Restate word for word the entries below, starting at the line with "none -> black cone A3 level 1" and ending at the line with "black cone H1". Keep both end lines and omit the pictures.

-------- Data for this exercise

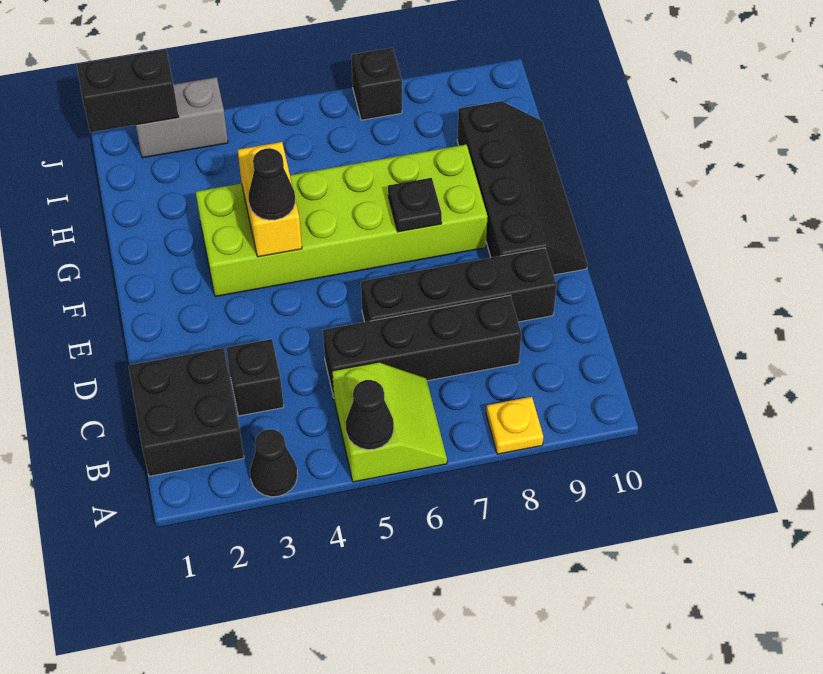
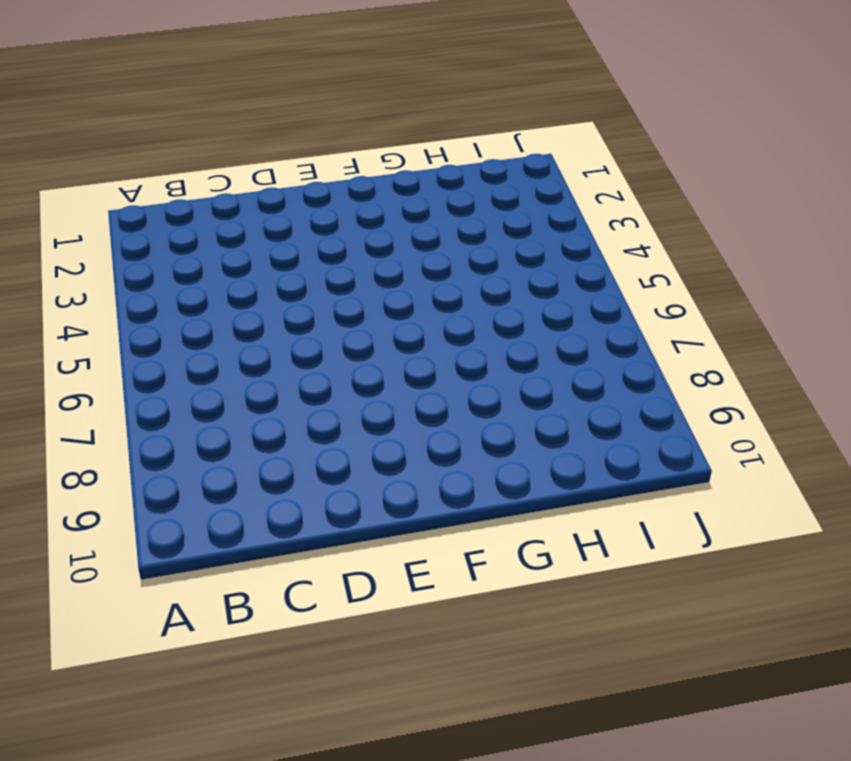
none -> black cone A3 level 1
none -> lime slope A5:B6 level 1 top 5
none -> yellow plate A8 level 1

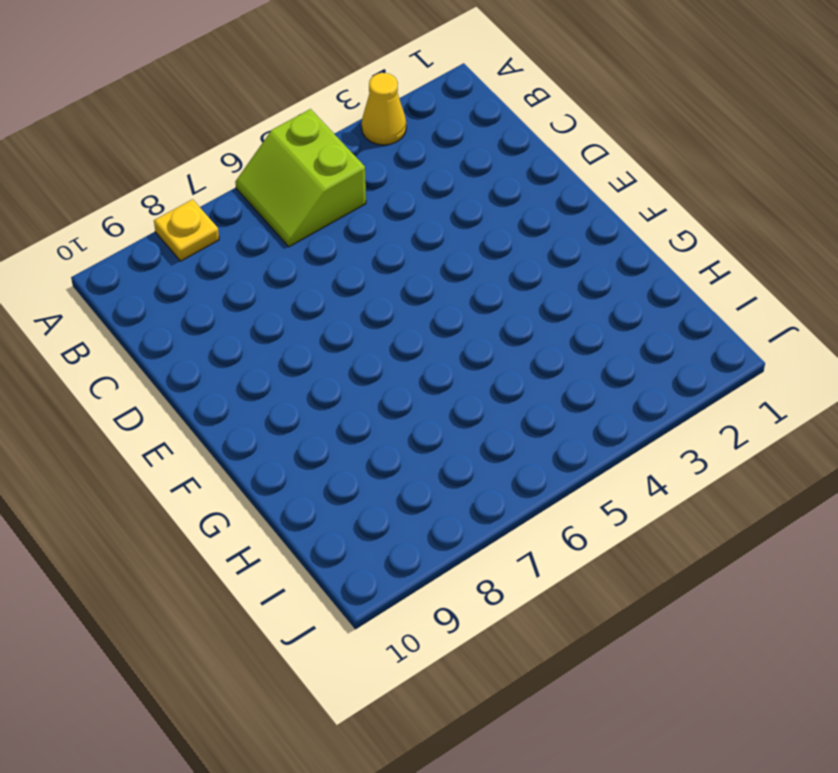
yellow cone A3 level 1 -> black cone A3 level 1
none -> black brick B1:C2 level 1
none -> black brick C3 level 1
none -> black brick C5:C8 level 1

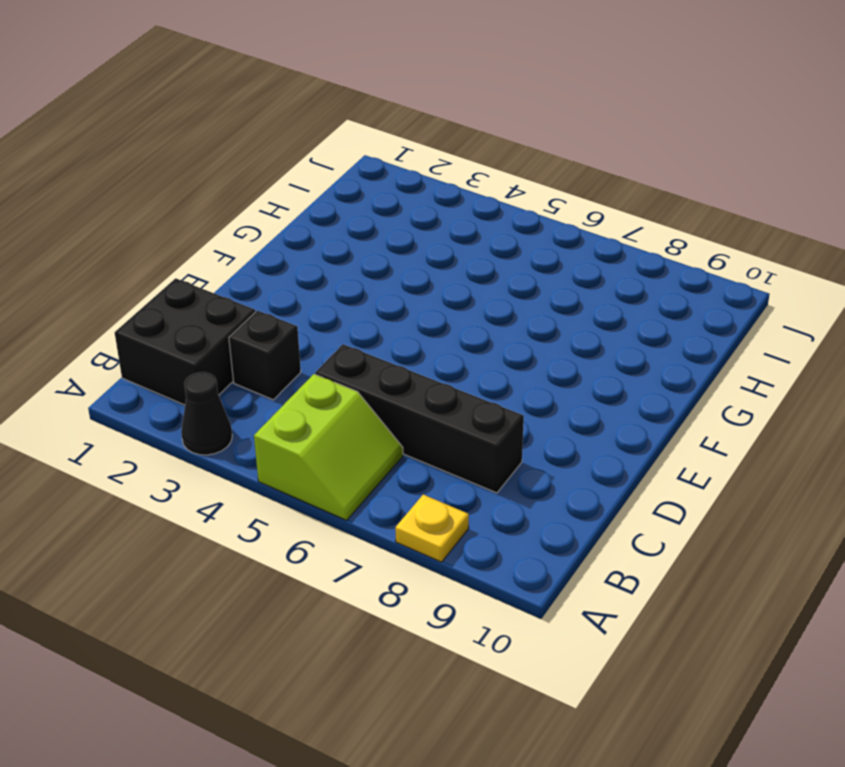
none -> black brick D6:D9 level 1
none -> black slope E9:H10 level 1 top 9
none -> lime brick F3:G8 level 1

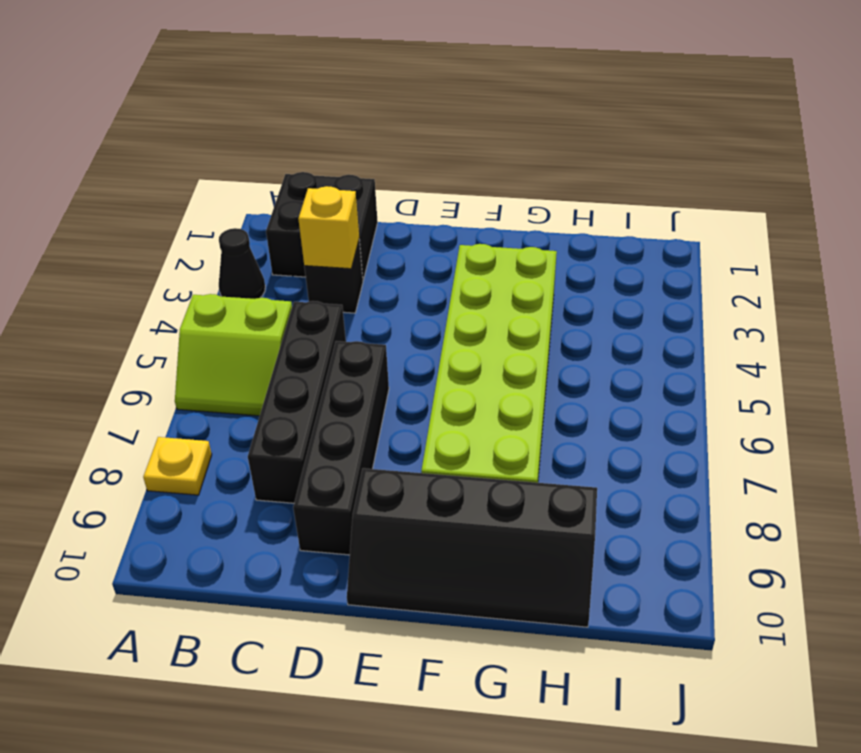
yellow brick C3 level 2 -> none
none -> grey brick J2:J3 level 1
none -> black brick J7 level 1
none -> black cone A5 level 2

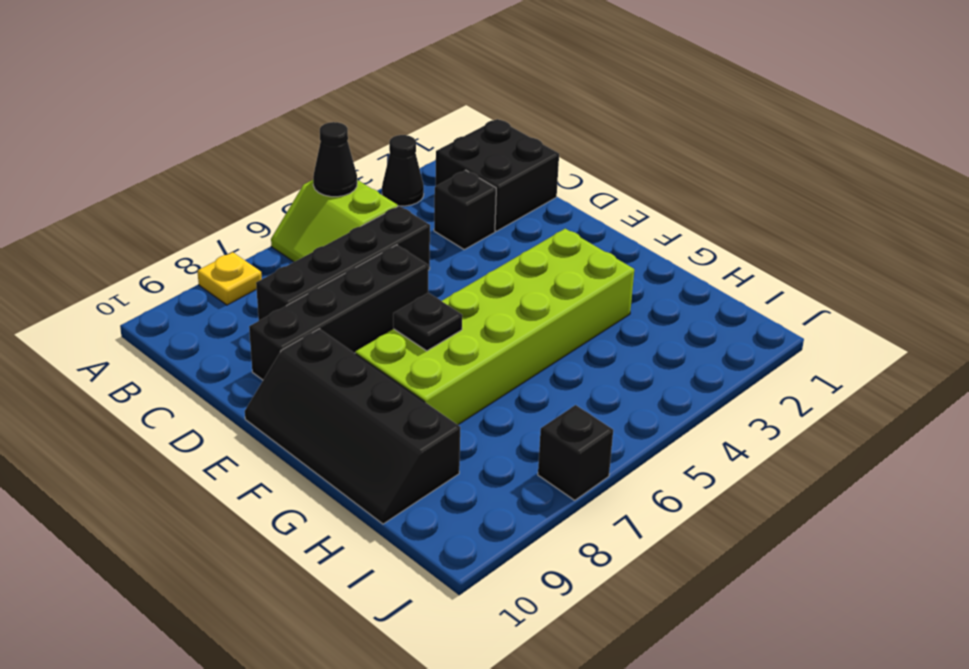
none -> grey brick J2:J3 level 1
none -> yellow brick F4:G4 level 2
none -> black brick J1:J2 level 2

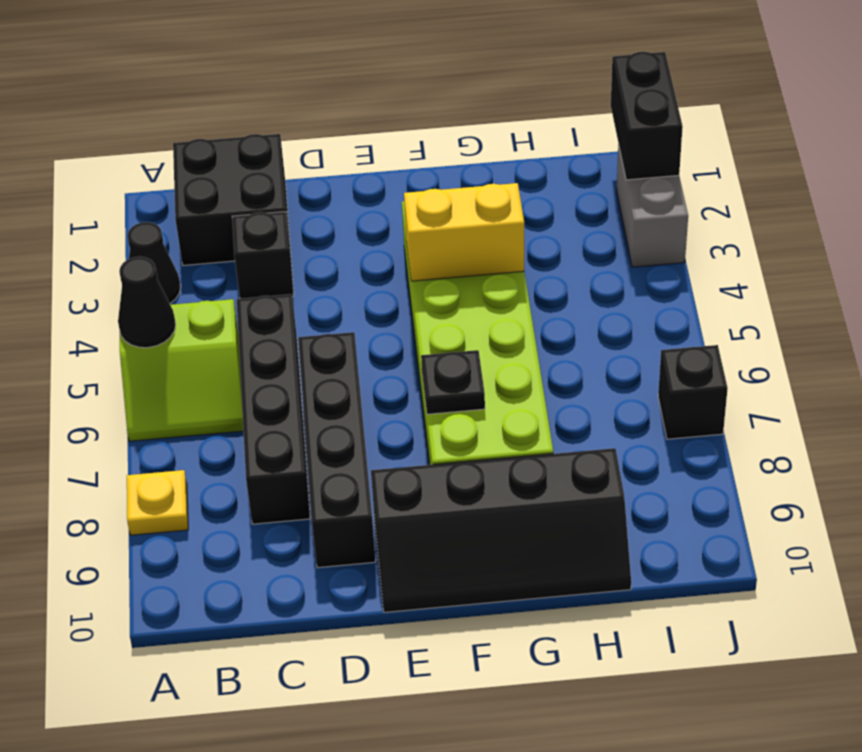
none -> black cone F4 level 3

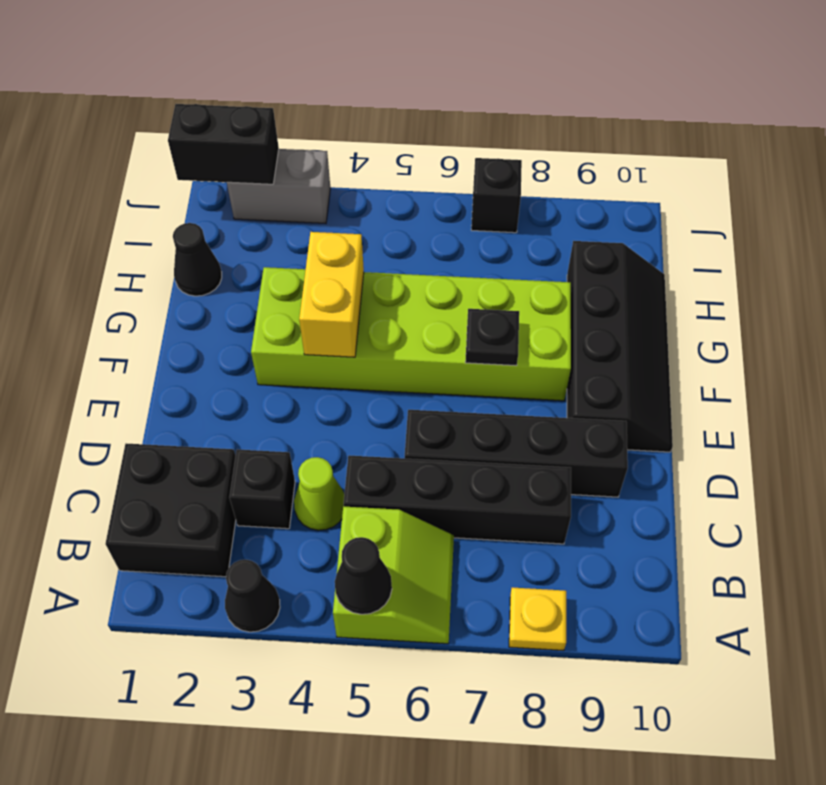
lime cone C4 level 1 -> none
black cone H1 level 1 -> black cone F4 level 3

----------------
-------- Data for this exercise

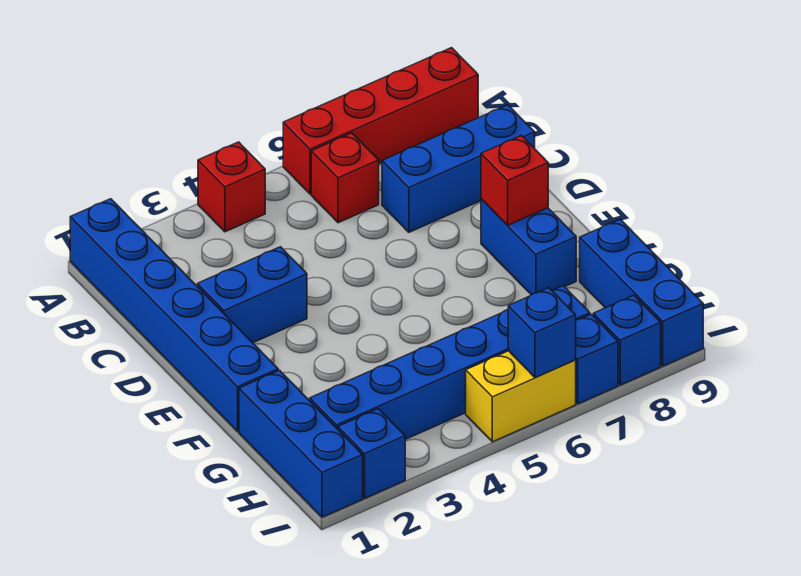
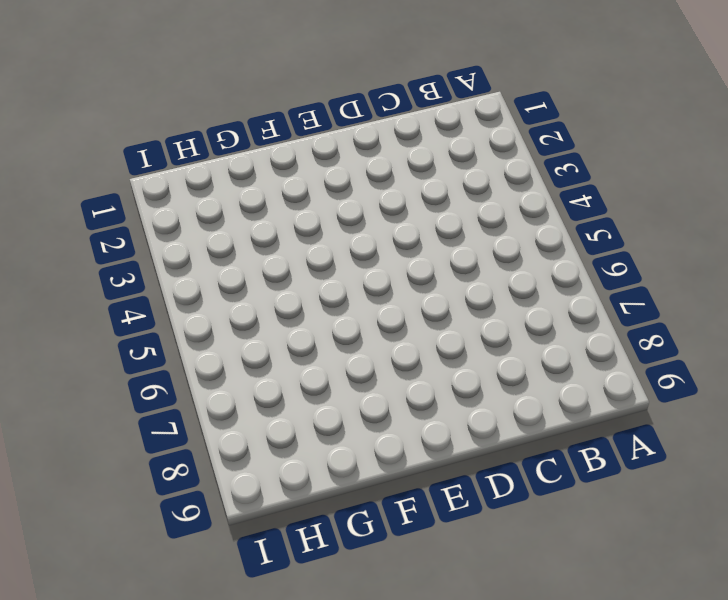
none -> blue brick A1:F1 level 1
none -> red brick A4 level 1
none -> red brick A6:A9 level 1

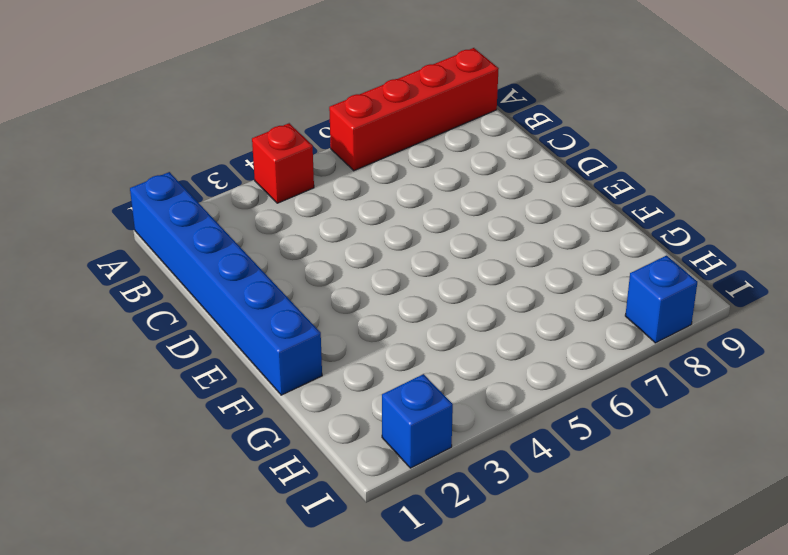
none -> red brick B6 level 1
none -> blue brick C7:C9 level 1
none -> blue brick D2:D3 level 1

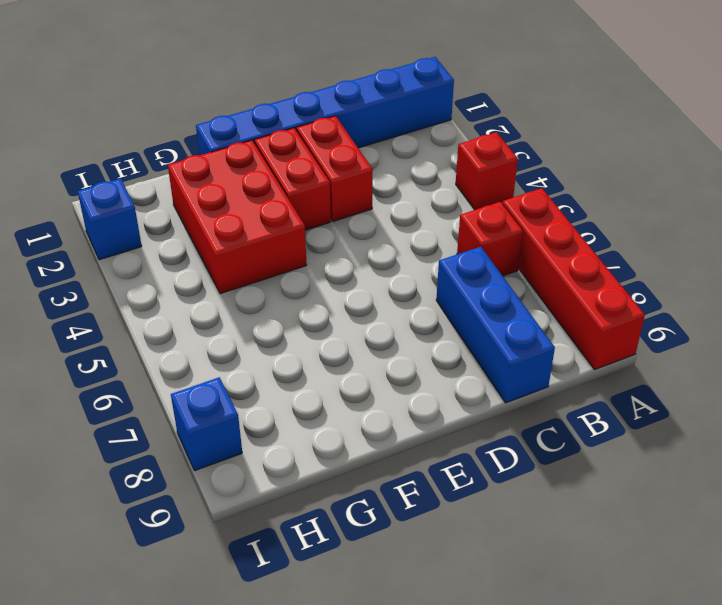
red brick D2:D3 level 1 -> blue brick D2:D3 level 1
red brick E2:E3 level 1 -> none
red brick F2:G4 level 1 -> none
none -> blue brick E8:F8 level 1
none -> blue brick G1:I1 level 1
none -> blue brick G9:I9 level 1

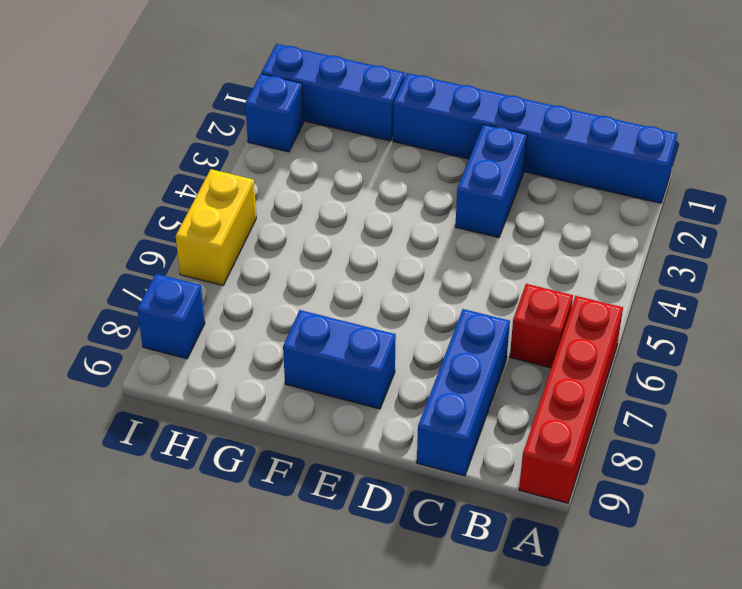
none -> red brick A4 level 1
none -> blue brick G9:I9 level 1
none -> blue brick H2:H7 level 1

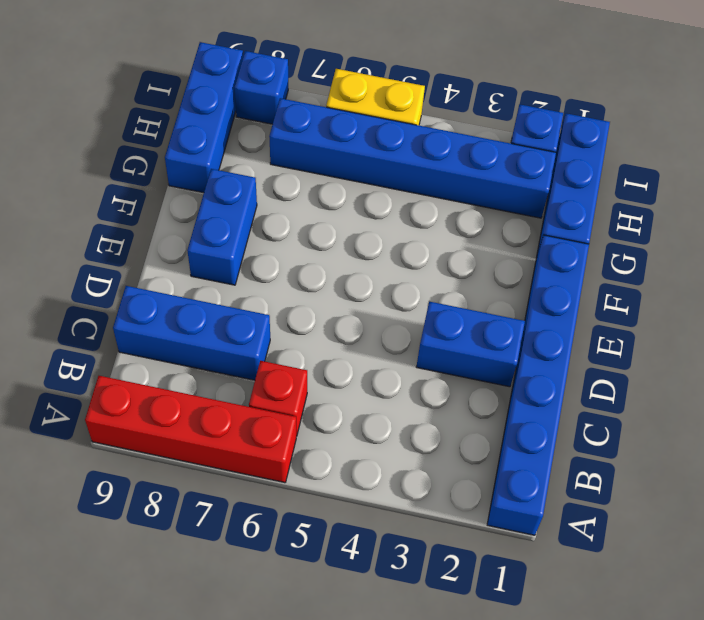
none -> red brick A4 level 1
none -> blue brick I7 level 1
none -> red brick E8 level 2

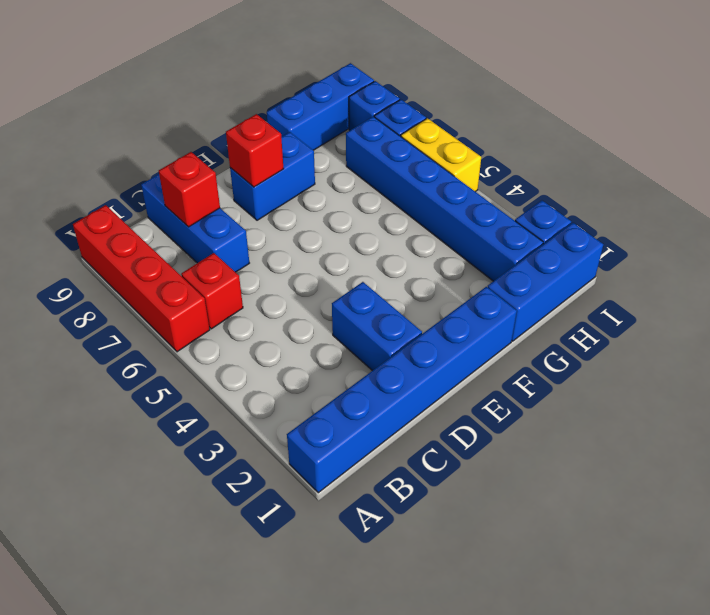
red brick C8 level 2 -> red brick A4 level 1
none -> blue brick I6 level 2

----------------

• _Solution_
none -> black cone A3 level 1
none -> lime slope A5:B6 level 1 top 5
none -> yellow plate A8 level 1

yellow cone A3 level 1 -> black cone A3 level 1
none -> black brick B1:C2 level 1
none -> black brick C3 level 1
none -> black brick C5:C8 level 1

none -> black brick D6:D9 level 1
none -> black slope E9:H10 level 1 top 9
none -> lime brick F3:G8 level 1

yellow brick C3 level 2 -> none
none -> grey brick J2:J3 level 1
none -> black brick J7 level 1
none -> black cone A5 level 2

none -> grey brick J2:J3 level 1
none -> yellow brick F4:G4 level 2
none -> black brick J1:J2 level 2

none -> black cone F4 level 3

lime cone C4 level 1 -> none
black cone H1 level 1 -> black cone F4 level 3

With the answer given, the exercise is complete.